▶ DATA ENTRIES
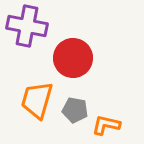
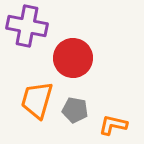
orange L-shape: moved 7 px right
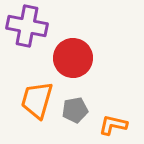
gray pentagon: rotated 20 degrees counterclockwise
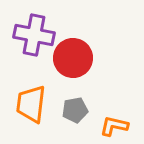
purple cross: moved 7 px right, 9 px down
orange trapezoid: moved 6 px left, 4 px down; rotated 9 degrees counterclockwise
orange L-shape: moved 1 px right, 1 px down
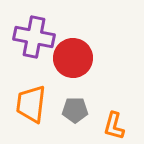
purple cross: moved 2 px down
gray pentagon: rotated 10 degrees clockwise
orange L-shape: rotated 88 degrees counterclockwise
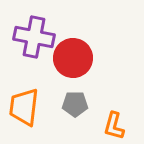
orange trapezoid: moved 7 px left, 3 px down
gray pentagon: moved 6 px up
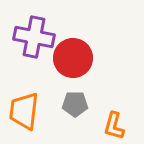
orange trapezoid: moved 4 px down
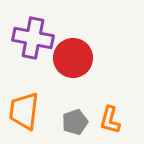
purple cross: moved 1 px left, 1 px down
gray pentagon: moved 18 px down; rotated 20 degrees counterclockwise
orange L-shape: moved 4 px left, 6 px up
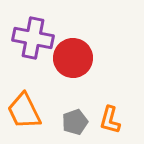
orange trapezoid: rotated 33 degrees counterclockwise
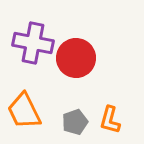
purple cross: moved 5 px down
red circle: moved 3 px right
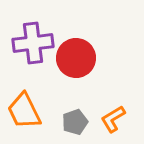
purple cross: rotated 18 degrees counterclockwise
orange L-shape: moved 3 px right, 1 px up; rotated 44 degrees clockwise
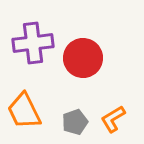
red circle: moved 7 px right
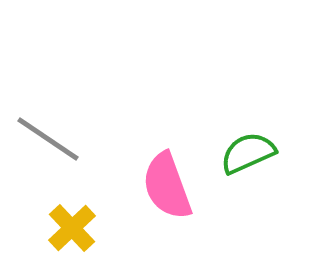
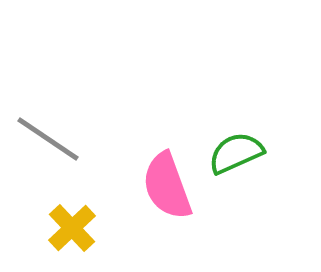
green semicircle: moved 12 px left
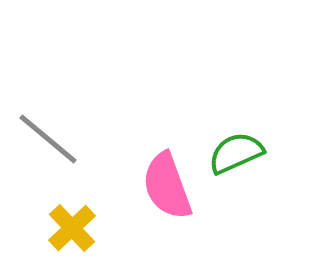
gray line: rotated 6 degrees clockwise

▶ DIRECTIVE
Rewrite these records as a numbered list of the lines describing how shapes moved or turned, with blank lines left out. Leave the pictures out of the answer.

▶ RESPONSE TO THIS TASK
1. orange L-shape: moved 7 px right
2. gray pentagon: rotated 20 degrees counterclockwise
3. purple cross: moved 7 px right, 9 px down
4. orange trapezoid: moved 6 px left, 4 px down; rotated 9 degrees counterclockwise
5. orange L-shape: moved 1 px right, 1 px down
6. purple cross: moved 2 px down
7. gray pentagon: rotated 10 degrees clockwise
8. orange L-shape: rotated 88 degrees counterclockwise
9. orange trapezoid: moved 7 px left, 3 px down
10. gray pentagon: moved 6 px up
11. orange trapezoid: moved 4 px down
12. purple cross: moved 1 px left, 1 px down
13. gray pentagon: moved 18 px down; rotated 20 degrees counterclockwise
14. orange L-shape: moved 4 px left, 6 px up
15. orange trapezoid: rotated 33 degrees counterclockwise
16. purple cross: moved 5 px down
17. red circle: moved 3 px right
18. purple cross: rotated 18 degrees counterclockwise
19. orange L-shape: moved 3 px right, 1 px up; rotated 44 degrees clockwise
20. red circle: moved 7 px right
21. green semicircle: moved 12 px left
22. gray line: rotated 6 degrees clockwise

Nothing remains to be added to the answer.